== MATERIAL SUPPLIED ==
════
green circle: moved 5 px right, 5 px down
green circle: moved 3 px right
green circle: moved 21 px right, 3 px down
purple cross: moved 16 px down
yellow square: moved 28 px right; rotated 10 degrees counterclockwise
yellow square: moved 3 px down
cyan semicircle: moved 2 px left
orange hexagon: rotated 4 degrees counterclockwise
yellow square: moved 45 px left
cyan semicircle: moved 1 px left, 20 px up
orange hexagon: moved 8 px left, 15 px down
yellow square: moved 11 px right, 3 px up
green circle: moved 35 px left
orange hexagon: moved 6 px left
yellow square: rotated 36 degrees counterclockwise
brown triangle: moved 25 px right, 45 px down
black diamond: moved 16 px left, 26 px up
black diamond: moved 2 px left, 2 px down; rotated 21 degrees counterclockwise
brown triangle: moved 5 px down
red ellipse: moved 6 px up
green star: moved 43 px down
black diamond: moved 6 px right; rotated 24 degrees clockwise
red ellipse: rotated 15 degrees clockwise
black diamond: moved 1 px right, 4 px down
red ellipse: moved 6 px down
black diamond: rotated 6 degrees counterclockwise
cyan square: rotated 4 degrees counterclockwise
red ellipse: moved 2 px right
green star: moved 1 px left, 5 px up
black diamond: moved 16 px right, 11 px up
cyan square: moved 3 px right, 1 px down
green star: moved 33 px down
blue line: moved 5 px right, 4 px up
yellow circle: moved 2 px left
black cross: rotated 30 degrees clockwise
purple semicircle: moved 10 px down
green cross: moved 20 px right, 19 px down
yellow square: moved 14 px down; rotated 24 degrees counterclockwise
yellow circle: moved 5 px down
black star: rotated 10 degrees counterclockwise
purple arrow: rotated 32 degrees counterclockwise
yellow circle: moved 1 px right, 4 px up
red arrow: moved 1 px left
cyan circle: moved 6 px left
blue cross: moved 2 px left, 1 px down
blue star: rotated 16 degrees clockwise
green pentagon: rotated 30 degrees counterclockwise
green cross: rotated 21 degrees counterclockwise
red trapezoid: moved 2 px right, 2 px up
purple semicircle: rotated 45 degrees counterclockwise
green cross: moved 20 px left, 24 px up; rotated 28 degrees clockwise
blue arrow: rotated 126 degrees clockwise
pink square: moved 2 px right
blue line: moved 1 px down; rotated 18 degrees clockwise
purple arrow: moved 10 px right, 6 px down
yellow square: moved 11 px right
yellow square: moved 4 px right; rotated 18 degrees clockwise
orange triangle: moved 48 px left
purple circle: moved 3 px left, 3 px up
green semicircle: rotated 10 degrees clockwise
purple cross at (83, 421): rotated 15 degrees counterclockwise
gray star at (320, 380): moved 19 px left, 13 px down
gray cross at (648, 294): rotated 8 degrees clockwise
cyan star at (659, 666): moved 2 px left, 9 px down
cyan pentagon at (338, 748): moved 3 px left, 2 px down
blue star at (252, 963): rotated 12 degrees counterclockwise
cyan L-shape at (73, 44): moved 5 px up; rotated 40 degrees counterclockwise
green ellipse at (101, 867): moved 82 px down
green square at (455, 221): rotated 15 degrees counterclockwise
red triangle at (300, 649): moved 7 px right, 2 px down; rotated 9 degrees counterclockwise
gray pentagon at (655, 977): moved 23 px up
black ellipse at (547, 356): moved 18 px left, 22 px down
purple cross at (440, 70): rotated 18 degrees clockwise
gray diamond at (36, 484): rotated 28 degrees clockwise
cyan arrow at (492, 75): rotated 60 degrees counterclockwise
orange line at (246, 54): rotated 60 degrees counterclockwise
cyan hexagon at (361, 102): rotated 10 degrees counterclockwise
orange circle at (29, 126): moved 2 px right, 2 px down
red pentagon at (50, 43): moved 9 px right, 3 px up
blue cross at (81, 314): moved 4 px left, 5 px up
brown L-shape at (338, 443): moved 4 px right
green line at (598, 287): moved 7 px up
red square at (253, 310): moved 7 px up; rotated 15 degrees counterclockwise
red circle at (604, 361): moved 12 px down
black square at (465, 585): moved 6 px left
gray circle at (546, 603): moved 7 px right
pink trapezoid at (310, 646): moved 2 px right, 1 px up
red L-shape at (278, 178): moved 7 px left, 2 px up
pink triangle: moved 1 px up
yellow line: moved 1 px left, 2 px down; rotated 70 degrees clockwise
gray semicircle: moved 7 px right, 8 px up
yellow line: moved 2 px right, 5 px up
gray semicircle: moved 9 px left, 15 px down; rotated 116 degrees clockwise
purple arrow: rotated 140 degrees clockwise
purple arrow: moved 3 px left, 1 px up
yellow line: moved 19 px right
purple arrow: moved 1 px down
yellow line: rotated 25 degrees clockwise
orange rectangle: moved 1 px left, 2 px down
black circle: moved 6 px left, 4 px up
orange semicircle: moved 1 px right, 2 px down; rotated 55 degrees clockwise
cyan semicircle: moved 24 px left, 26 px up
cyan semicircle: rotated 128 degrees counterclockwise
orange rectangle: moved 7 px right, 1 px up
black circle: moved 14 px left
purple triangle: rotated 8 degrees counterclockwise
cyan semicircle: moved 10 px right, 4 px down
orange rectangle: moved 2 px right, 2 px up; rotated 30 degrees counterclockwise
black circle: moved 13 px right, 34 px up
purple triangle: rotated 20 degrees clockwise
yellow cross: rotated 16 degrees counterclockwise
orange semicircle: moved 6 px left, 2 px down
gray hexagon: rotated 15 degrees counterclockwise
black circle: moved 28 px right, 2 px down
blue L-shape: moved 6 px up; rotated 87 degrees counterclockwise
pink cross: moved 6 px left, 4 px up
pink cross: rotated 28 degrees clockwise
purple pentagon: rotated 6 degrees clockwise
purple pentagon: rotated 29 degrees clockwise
════
== EXERCISE INSTRUCTIONS ==
Reproduce every record above line for line, keeping each shape, color, direction, and number unchanged.

== TASK RESPONSE ==
green circle: moved 5 px right, 5 px down
green circle: moved 3 px right
green circle: moved 21 px right, 3 px down
purple cross: moved 16 px down
yellow square: moved 28 px right; rotated 10 degrees counterclockwise
yellow square: moved 3 px down
cyan semicircle: moved 2 px left
orange hexagon: rotated 4 degrees counterclockwise
yellow square: moved 45 px left
cyan semicircle: moved 1 px left, 20 px up
orange hexagon: moved 8 px left, 15 px down
yellow square: moved 11 px right, 3 px up
green circle: moved 35 px left
orange hexagon: moved 6 px left
yellow square: rotated 36 degrees counterclockwise
brown triangle: moved 25 px right, 45 px down
black diamond: moved 16 px left, 26 px up
black diamond: moved 2 px left, 2 px down; rotated 21 degrees counterclockwise
brown triangle: moved 5 px down
red ellipse: moved 6 px up
green star: moved 43 px down
black diamond: moved 6 px right; rotated 24 degrees clockwise
red ellipse: rotated 15 degrees clockwise
black diamond: moved 1 px right, 4 px down
red ellipse: moved 6 px down
black diamond: rotated 6 degrees counterclockwise
cyan square: rotated 4 degrees counterclockwise
red ellipse: moved 2 px right
green star: moved 1 px left, 5 px up
black diamond: moved 16 px right, 11 px up
cyan square: moved 3 px right, 1 px down
green star: moved 33 px down
blue line: moved 5 px right, 4 px up
yellow circle: moved 2 px left
black cross: rotated 30 degrees clockwise
purple semicircle: moved 10 px down
green cross: moved 20 px right, 19 px down
yellow square: moved 14 px down; rotated 24 degrees counterclockwise
yellow circle: moved 5 px down
black star: rotated 10 degrees counterclockwise
purple arrow: rotated 32 degrees counterclockwise
yellow circle: moved 1 px right, 4 px up
red arrow: moved 1 px left
cyan circle: moved 6 px left
blue cross: moved 2 px left, 1 px down
blue star: rotated 16 degrees clockwise
green pentagon: rotated 30 degrees counterclockwise
green cross: rotated 21 degrees counterclockwise
red trapezoid: moved 2 px right, 2 px up
purple semicircle: rotated 45 degrees counterclockwise
green cross: moved 20 px left, 24 px up; rotated 28 degrees clockwise
blue arrow: rotated 126 degrees clockwise
pink square: moved 2 px right
blue line: moved 1 px down; rotated 18 degrees clockwise
purple arrow: moved 10 px right, 6 px down
yellow square: moved 11 px right
yellow square: moved 4 px right; rotated 18 degrees clockwise
orange triangle: moved 48 px left
purple circle: moved 3 px left, 3 px up
green semicircle: rotated 10 degrees clockwise
purple cross at (83, 421): rotated 15 degrees counterclockwise
gray star at (320, 380): moved 19 px left, 13 px down
gray cross at (648, 294): rotated 8 degrees clockwise
cyan star at (659, 666): moved 2 px left, 9 px down
cyan pentagon at (338, 748): moved 3 px left, 2 px down
blue star at (252, 963): rotated 12 degrees counterclockwise
cyan L-shape at (73, 44): moved 5 px up; rotated 40 degrees counterclockwise
green ellipse at (101, 867): moved 82 px down
green square at (455, 221): rotated 15 degrees counterclockwise
red triangle at (300, 649): moved 7 px right, 2 px down; rotated 9 degrees counterclockwise
gray pentagon at (655, 977): moved 23 px up
black ellipse at (547, 356): moved 18 px left, 22 px down
purple cross at (440, 70): rotated 18 degrees clockwise
gray diamond at (36, 484): rotated 28 degrees clockwise
cyan arrow at (492, 75): rotated 60 degrees counterclockwise
orange line at (246, 54): rotated 60 degrees counterclockwise
cyan hexagon at (361, 102): rotated 10 degrees counterclockwise
orange circle at (29, 126): moved 2 px right, 2 px down
red pentagon at (50, 43): moved 9 px right, 3 px up
blue cross at (81, 314): moved 4 px left, 5 px up
brown L-shape at (338, 443): moved 4 px right
green line at (598, 287): moved 7 px up
red square at (253, 310): moved 7 px up; rotated 15 degrees counterclockwise
red circle at (604, 361): moved 12 px down
black square at (465, 585): moved 6 px left
gray circle at (546, 603): moved 7 px right
pink trapezoid at (310, 646): moved 2 px right, 1 px up
red L-shape at (278, 178): moved 7 px left, 2 px up
pink triangle: moved 1 px up
yellow line: moved 1 px left, 2 px down; rotated 70 degrees clockwise
gray semicircle: moved 7 px right, 8 px up
yellow line: moved 2 px right, 5 px up
gray semicircle: moved 9 px left, 15 px down; rotated 116 degrees clockwise
purple arrow: rotated 140 degrees clockwise
purple arrow: moved 3 px left, 1 px up
yellow line: moved 19 px right
purple arrow: moved 1 px down
yellow line: rotated 25 degrees clockwise
orange rectangle: moved 1 px left, 2 px down
black circle: moved 6 px left, 4 px up
orange semicircle: moved 1 px right, 2 px down; rotated 55 degrees clockwise
cyan semicircle: moved 24 px left, 26 px up
cyan semicircle: rotated 128 degrees counterclockwise
orange rectangle: moved 7 px right, 1 px up
black circle: moved 14 px left
purple triangle: rotated 8 degrees counterclockwise
cyan semicircle: moved 10 px right, 4 px down
orange rectangle: moved 2 px right, 2 px up; rotated 30 degrees counterclockwise
black circle: moved 13 px right, 34 px up
purple triangle: rotated 20 degrees clockwise
yellow cross: rotated 16 degrees counterclockwise
orange semicircle: moved 6 px left, 2 px down
gray hexagon: rotated 15 degrees counterclockwise
black circle: moved 28 px right, 2 px down
blue L-shape: moved 6 px up; rotated 87 degrees counterclockwise
pink cross: moved 6 px left, 4 px up
pink cross: rotated 28 degrees clockwise
purple pentagon: rotated 6 degrees clockwise
purple pentagon: rotated 29 degrees clockwise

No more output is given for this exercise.